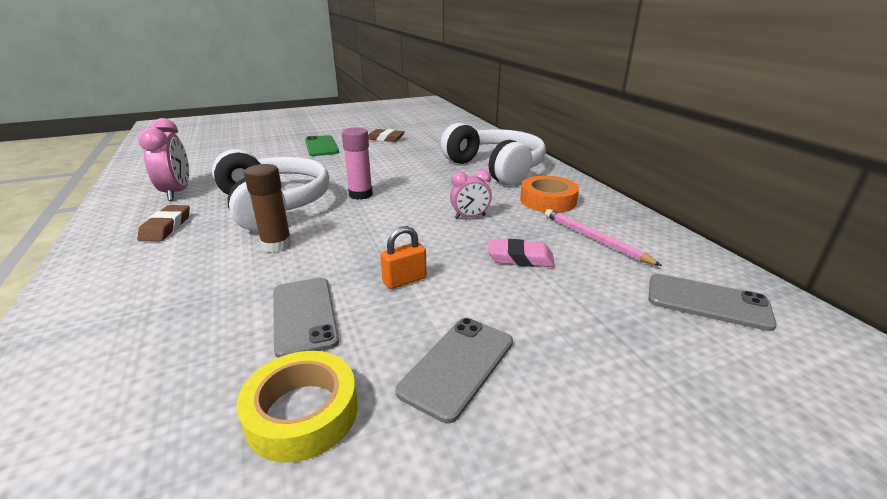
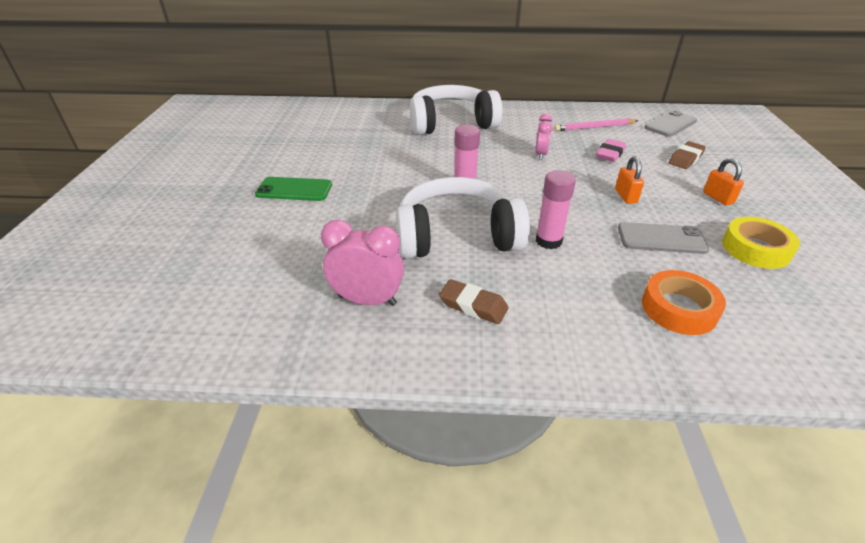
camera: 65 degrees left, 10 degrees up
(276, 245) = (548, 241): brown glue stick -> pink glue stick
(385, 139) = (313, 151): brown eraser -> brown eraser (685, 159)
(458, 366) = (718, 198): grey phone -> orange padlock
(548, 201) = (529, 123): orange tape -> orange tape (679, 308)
...
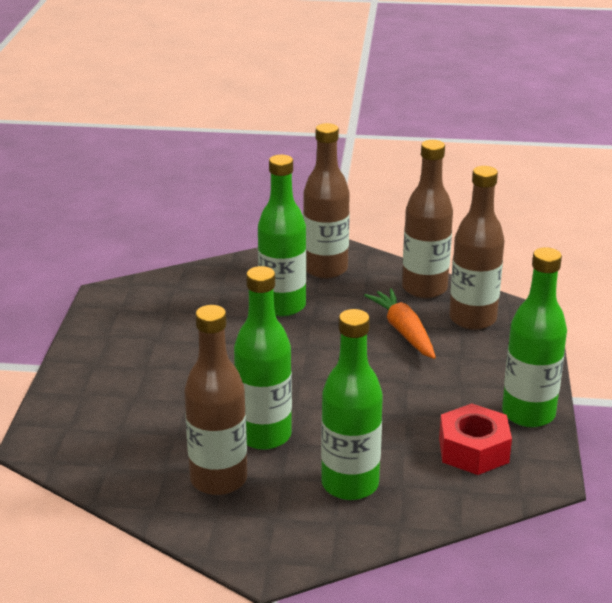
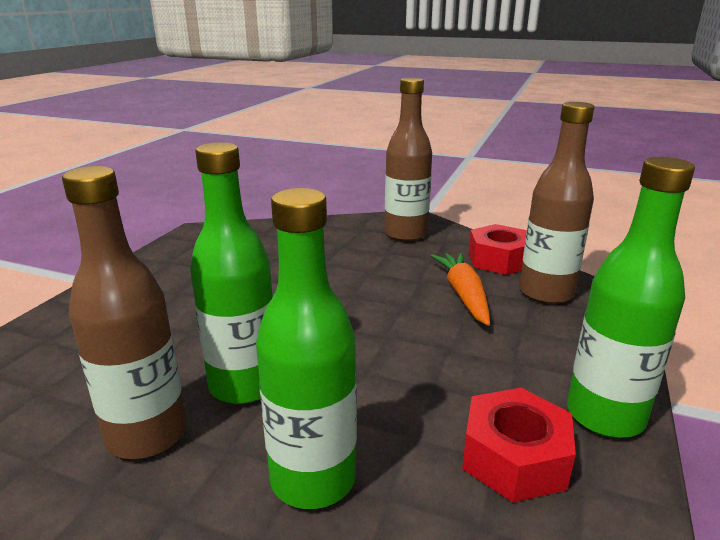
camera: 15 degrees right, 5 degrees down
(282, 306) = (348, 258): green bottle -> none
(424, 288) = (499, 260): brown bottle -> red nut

ASSIGNED TASK:
Set down exactly the lines of the data above, beginning with the line that has "camera: 65 degrees left, 10 degrees up" and ending with the line that has "(548, 201) = (529, 123): orange", and no others.

RESULT:
camera: 65 degrees left, 10 degrees up
(276, 245) = (548, 241): brown glue stick -> pink glue stick
(385, 139) = (313, 151): brown eraser -> brown eraser (685, 159)
(458, 366) = (718, 198): grey phone -> orange padlock
(548, 201) = (529, 123): orange tape -> orange tape (679, 308)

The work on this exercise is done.